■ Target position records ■
+++
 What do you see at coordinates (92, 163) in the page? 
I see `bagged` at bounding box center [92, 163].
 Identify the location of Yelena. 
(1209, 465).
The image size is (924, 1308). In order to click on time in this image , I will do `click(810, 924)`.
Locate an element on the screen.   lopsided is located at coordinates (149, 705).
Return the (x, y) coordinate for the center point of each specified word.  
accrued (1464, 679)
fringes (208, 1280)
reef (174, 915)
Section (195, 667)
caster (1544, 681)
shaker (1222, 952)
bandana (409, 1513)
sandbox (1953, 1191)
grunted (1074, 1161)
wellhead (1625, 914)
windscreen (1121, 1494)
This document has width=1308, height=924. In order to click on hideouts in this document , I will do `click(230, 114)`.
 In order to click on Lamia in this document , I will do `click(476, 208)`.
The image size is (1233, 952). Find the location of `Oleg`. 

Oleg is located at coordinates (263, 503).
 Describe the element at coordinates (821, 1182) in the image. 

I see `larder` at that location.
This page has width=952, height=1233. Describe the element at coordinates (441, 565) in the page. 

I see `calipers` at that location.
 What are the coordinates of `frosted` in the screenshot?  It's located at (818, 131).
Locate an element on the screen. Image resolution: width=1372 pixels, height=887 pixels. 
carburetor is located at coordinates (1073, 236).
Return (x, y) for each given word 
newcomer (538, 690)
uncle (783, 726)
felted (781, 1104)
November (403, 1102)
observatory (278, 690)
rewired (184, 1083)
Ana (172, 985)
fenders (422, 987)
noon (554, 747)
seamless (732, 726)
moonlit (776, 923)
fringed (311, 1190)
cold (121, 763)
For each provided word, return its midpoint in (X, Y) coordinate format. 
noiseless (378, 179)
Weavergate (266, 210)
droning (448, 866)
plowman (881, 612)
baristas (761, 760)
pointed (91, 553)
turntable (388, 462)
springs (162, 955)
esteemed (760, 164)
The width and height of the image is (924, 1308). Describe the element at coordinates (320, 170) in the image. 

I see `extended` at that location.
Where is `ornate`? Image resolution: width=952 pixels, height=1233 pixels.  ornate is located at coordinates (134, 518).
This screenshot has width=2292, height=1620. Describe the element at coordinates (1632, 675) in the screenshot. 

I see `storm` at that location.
+++
■ THE TASK ■
Gather every line of the records above that contains the string "pixels", and copy each one in full. Case counts.

■ ANSWER FOR THE TASK ■
Locate an element on the screen. Image resolution: width=1372 pixels, height=887 pixels. 
Where is `ornate`? Image resolution: width=952 pixels, height=1233 pixels.  ornate is located at coordinates (134, 518).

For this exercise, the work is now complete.